- **WHAT IS REQUIRED**
Below this line is a set of entries; quote exactly the lines from the line that contains "blue glue stick: 6 -> 2" to the line that contains "blue fork: 2 -> 1", both lines included.

- **INFORMATION SHOWN**
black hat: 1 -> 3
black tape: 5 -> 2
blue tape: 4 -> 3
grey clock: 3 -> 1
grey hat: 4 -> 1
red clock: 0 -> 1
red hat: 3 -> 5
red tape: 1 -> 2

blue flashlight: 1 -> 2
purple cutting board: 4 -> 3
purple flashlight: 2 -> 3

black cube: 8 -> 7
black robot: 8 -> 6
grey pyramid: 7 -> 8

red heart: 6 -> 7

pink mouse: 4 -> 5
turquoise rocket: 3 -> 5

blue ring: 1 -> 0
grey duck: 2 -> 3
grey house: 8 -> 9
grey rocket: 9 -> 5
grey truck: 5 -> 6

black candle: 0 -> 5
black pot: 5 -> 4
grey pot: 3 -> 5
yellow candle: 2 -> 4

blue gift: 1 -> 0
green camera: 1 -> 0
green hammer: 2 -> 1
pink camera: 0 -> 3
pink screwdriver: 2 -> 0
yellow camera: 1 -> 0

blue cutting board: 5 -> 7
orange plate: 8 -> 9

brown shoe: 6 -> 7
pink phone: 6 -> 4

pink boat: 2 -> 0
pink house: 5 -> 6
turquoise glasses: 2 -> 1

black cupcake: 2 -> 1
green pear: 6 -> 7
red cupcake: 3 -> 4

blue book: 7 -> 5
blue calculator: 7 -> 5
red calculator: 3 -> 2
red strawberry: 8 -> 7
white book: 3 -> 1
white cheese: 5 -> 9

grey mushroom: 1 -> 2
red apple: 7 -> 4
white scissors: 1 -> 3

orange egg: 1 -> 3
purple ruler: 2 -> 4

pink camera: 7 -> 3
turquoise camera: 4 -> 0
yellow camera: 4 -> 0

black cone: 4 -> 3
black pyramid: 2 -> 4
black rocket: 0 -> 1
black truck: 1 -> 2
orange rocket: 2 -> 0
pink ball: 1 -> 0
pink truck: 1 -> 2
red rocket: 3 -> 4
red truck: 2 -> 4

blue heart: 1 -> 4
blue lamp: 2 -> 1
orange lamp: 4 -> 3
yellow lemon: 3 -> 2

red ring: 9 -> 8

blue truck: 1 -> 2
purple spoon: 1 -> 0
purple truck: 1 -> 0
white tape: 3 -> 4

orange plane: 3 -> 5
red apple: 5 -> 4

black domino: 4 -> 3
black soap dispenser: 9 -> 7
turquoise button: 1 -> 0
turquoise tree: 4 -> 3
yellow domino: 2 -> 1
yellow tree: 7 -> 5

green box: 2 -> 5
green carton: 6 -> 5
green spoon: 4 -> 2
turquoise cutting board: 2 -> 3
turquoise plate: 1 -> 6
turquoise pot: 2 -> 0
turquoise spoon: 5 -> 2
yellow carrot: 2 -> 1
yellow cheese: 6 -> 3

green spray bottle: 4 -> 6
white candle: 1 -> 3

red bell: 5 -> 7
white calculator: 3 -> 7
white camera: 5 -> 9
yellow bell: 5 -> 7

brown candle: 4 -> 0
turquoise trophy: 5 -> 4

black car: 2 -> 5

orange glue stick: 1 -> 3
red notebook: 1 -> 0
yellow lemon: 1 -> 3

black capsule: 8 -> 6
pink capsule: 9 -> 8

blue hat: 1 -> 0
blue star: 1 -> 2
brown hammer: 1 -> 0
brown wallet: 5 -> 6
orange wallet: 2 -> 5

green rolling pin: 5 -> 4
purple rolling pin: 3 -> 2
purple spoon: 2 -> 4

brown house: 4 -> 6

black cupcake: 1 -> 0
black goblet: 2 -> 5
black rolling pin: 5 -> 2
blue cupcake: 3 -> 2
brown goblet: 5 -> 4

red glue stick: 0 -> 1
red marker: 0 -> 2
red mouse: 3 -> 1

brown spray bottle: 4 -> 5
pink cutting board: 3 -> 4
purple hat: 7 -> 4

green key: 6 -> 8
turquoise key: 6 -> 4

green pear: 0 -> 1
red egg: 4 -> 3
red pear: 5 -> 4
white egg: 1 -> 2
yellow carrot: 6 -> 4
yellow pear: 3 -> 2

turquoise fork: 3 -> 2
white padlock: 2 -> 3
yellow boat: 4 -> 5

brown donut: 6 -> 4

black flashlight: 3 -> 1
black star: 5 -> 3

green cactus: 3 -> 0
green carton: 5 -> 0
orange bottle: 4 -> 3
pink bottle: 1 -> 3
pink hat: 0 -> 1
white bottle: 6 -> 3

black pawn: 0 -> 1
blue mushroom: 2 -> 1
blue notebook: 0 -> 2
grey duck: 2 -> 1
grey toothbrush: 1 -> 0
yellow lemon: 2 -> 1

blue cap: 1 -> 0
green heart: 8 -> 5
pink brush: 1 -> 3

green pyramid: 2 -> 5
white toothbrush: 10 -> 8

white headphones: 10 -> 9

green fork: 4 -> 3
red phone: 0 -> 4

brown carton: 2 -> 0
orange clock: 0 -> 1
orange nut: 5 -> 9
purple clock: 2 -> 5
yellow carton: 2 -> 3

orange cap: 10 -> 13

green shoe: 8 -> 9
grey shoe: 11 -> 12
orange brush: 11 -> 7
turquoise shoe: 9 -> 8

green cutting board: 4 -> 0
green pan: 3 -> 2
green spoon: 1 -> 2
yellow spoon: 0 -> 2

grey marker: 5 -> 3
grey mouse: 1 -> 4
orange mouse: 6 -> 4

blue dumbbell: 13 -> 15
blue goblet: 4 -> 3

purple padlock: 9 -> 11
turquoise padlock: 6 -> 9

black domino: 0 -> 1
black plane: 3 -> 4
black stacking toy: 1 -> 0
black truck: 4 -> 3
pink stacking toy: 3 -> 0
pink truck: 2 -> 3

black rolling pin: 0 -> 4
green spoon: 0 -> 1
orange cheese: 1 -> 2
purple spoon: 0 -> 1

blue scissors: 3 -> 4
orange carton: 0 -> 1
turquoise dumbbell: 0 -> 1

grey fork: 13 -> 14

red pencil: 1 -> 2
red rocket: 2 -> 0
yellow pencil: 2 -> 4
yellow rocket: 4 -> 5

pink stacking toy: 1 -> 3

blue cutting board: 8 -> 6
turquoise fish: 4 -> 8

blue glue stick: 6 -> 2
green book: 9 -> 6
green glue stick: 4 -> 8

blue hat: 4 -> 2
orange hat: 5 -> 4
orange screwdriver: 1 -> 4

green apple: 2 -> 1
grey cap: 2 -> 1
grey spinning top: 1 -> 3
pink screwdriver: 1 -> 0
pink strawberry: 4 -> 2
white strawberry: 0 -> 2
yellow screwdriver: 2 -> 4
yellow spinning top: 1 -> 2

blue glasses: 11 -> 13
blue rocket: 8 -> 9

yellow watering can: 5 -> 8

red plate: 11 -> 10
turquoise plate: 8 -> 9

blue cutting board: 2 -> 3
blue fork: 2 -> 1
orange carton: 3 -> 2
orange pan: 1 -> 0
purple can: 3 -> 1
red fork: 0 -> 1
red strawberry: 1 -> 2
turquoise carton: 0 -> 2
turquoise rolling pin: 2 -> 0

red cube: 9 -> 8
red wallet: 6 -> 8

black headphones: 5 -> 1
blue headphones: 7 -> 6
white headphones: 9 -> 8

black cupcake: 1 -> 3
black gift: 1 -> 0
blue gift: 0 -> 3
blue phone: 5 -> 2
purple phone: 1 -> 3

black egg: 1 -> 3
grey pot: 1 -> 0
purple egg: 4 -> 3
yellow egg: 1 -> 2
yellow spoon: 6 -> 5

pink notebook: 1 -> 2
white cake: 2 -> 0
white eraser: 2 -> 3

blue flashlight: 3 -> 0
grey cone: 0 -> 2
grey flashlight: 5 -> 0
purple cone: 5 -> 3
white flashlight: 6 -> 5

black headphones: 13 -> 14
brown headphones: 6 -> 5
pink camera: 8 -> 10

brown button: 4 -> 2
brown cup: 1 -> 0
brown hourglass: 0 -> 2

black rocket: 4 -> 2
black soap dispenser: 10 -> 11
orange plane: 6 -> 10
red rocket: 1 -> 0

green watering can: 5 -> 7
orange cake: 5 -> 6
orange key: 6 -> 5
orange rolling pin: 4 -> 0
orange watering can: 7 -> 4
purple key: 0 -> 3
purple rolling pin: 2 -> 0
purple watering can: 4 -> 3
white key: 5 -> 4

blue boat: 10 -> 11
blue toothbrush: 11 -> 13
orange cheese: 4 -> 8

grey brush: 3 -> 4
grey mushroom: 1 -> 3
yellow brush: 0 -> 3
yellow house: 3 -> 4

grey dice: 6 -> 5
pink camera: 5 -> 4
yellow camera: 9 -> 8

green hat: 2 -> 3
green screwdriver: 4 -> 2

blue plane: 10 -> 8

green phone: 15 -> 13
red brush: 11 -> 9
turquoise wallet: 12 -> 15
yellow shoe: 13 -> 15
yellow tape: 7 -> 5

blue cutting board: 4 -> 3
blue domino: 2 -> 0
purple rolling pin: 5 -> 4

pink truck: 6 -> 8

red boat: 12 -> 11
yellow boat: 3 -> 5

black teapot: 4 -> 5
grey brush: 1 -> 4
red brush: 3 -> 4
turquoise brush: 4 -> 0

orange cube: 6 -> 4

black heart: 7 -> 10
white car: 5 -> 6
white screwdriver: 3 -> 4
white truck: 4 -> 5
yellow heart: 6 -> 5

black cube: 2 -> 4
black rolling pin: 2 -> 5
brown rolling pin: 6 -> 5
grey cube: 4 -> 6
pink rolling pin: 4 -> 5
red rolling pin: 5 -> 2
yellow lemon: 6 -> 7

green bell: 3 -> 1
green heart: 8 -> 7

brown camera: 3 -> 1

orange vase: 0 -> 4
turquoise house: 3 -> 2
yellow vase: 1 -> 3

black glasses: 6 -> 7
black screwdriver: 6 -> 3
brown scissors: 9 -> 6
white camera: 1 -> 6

- **ANSWER TO THIS TASK**
blue glue stick: 6 -> 2
green book: 9 -> 6
green glue stick: 4 -> 8

blue hat: 4 -> 2
orange hat: 5 -> 4
orange screwdriver: 1 -> 4

green apple: 2 -> 1
grey cap: 2 -> 1
grey spinning top: 1 -> 3
pink screwdriver: 1 -> 0
pink strawberry: 4 -> 2
white strawberry: 0 -> 2
yellow screwdriver: 2 -> 4
yellow spinning top: 1 -> 2

blue glasses: 11 -> 13
blue rocket: 8 -> 9

yellow watering can: 5 -> 8

red plate: 11 -> 10
turquoise plate: 8 -> 9

blue cutting board: 2 -> 3
blue fork: 2 -> 1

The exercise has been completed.